→ What you should do:
Scan the listing beneath this sentence. Report each line with the word "minus".

+===+

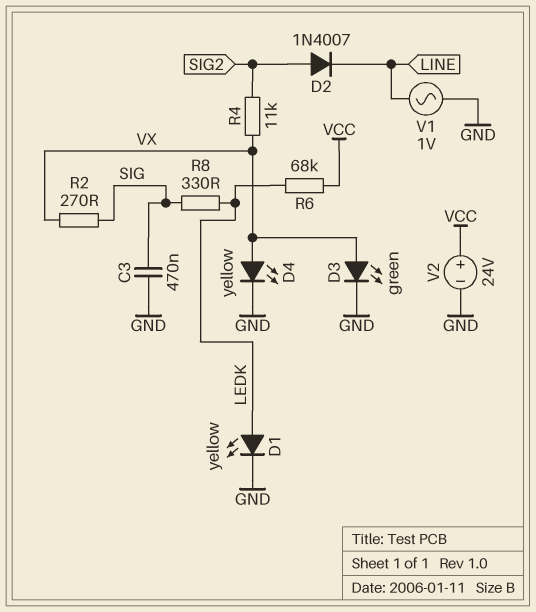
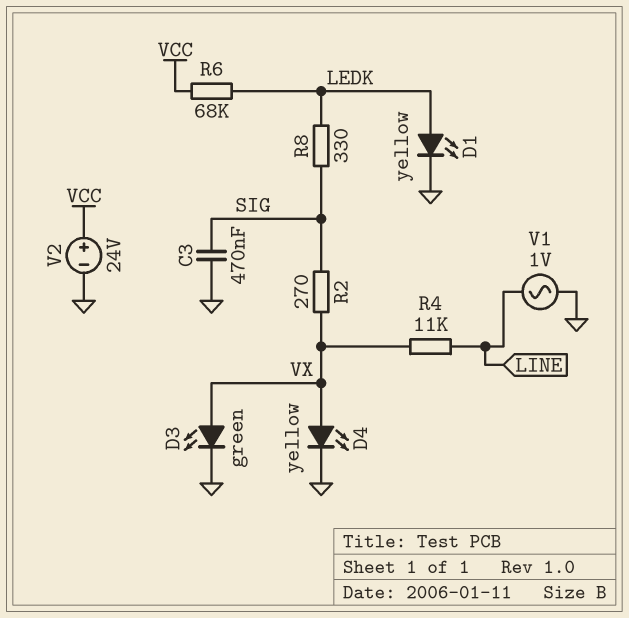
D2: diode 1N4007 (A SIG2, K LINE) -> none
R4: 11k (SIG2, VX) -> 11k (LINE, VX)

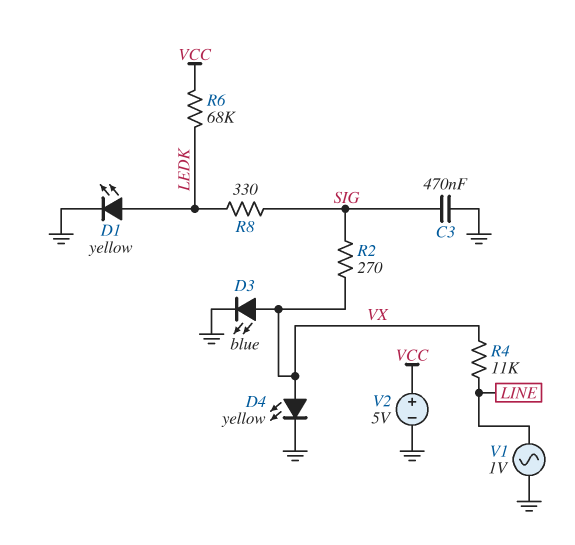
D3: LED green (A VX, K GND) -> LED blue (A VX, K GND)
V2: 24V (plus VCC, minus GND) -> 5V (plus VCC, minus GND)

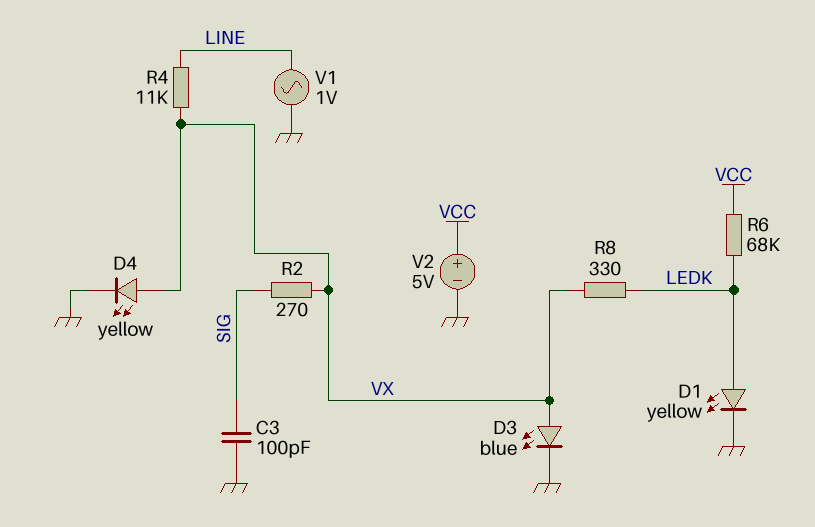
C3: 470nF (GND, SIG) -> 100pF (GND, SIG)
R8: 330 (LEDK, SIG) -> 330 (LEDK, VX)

+===+

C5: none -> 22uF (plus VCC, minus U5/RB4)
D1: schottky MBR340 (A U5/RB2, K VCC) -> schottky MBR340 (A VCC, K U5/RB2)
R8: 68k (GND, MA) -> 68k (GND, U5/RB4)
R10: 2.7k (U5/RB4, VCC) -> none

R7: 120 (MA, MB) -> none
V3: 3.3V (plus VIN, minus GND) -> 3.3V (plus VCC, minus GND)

+===+

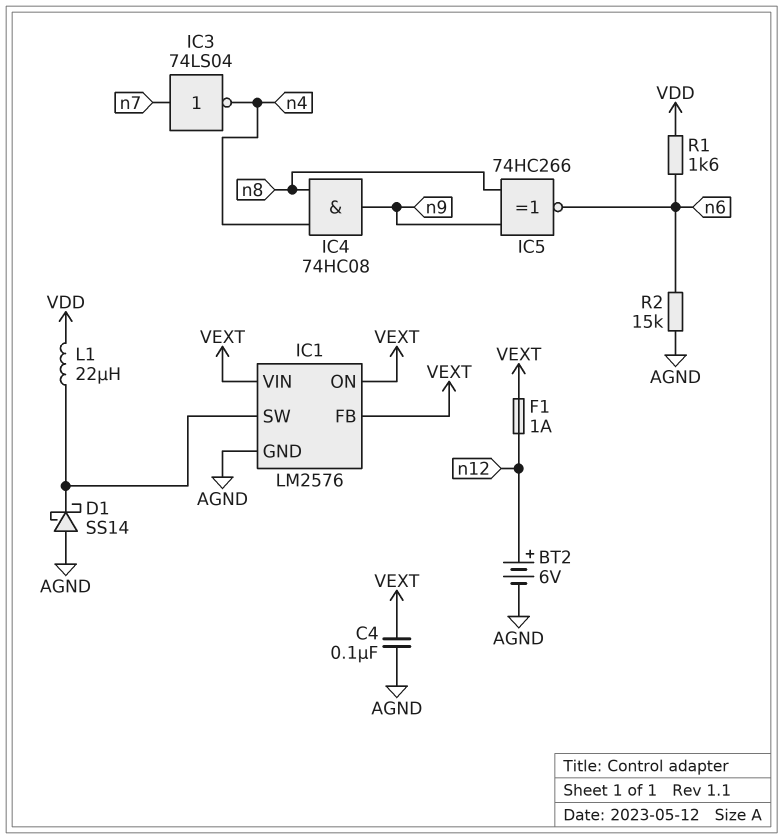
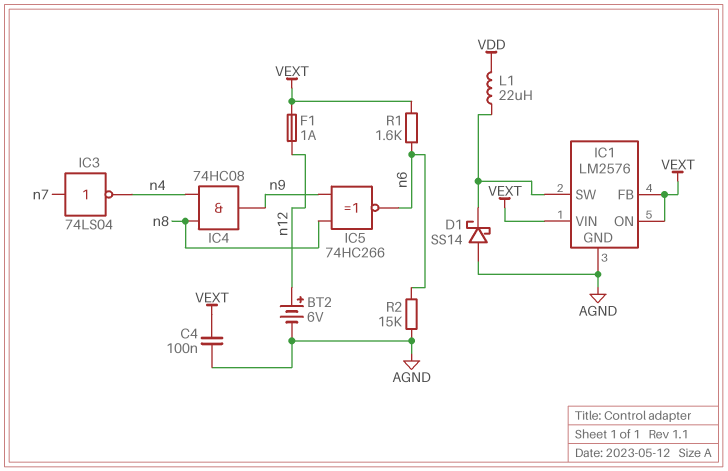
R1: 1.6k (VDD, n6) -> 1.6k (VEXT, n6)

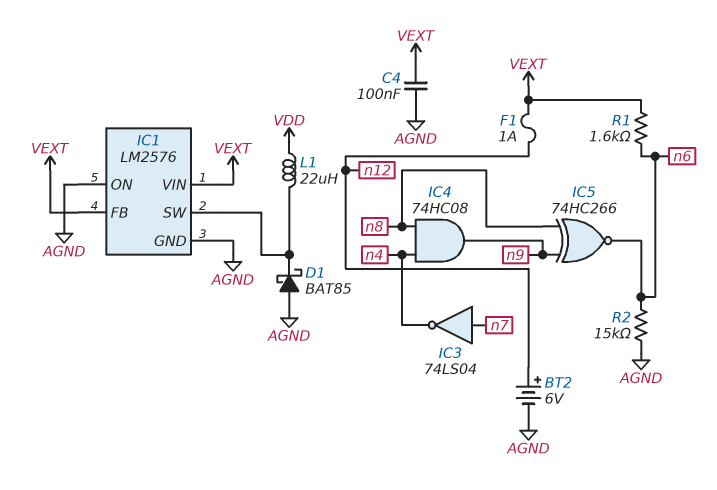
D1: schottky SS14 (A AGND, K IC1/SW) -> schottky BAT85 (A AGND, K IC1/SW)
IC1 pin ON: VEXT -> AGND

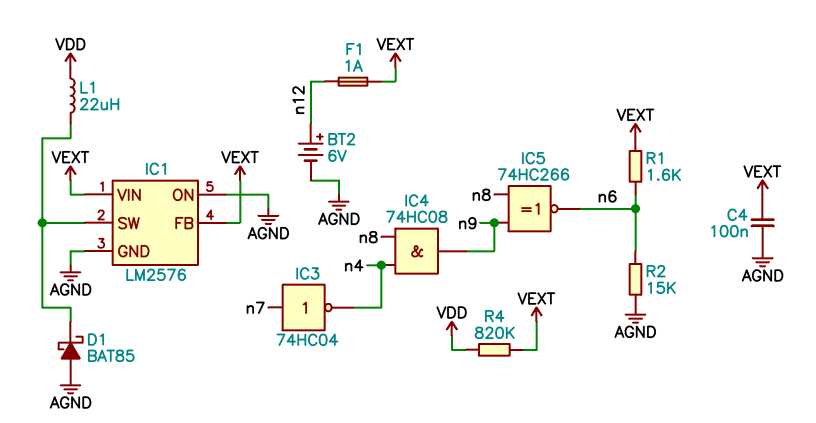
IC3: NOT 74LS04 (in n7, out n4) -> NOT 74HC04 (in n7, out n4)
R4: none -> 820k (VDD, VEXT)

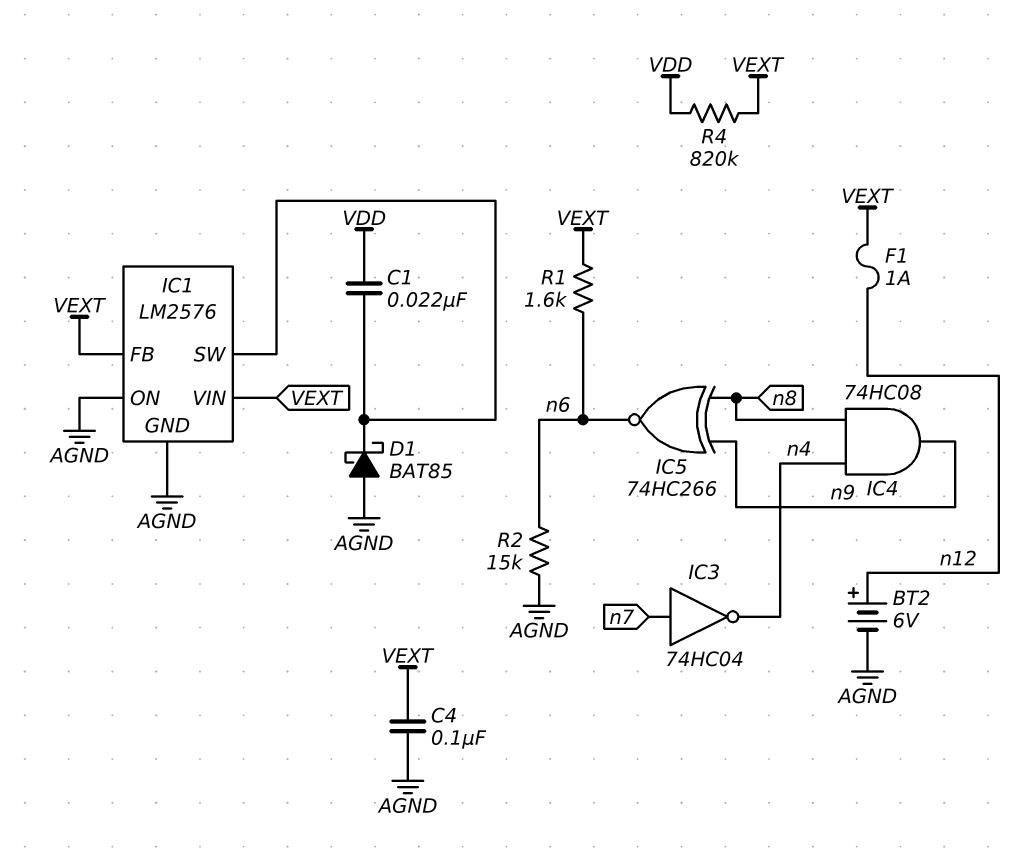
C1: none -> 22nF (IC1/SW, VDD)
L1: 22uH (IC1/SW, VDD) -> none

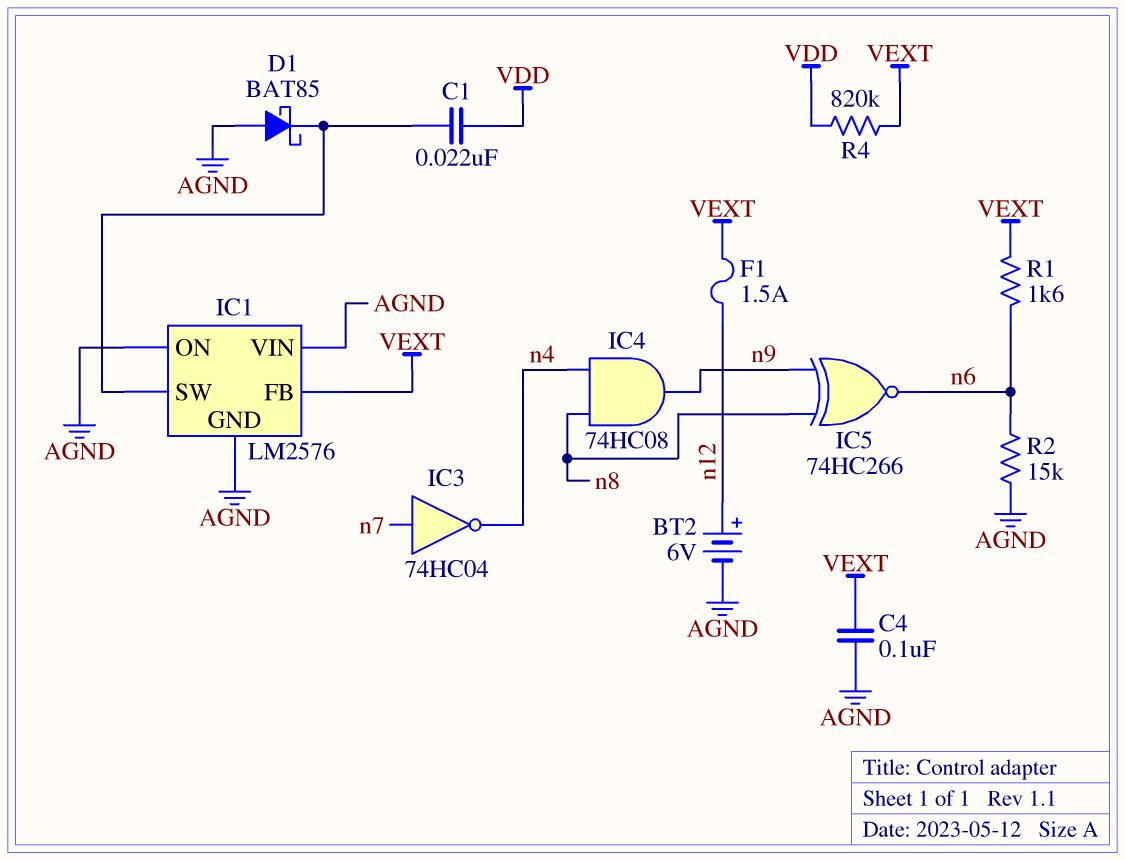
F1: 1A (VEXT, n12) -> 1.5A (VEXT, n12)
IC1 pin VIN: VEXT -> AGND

+===+

→ Answer for this exercise:
V2: 24V (plus VCC, minus GND) -> 5V (plus VCC, minus GND)
C5: none -> 22uF (plus VCC, minus U5/RB4)
V3: 3.3V (plus VIN, minus GND) -> 3.3V (plus VCC, minus GND)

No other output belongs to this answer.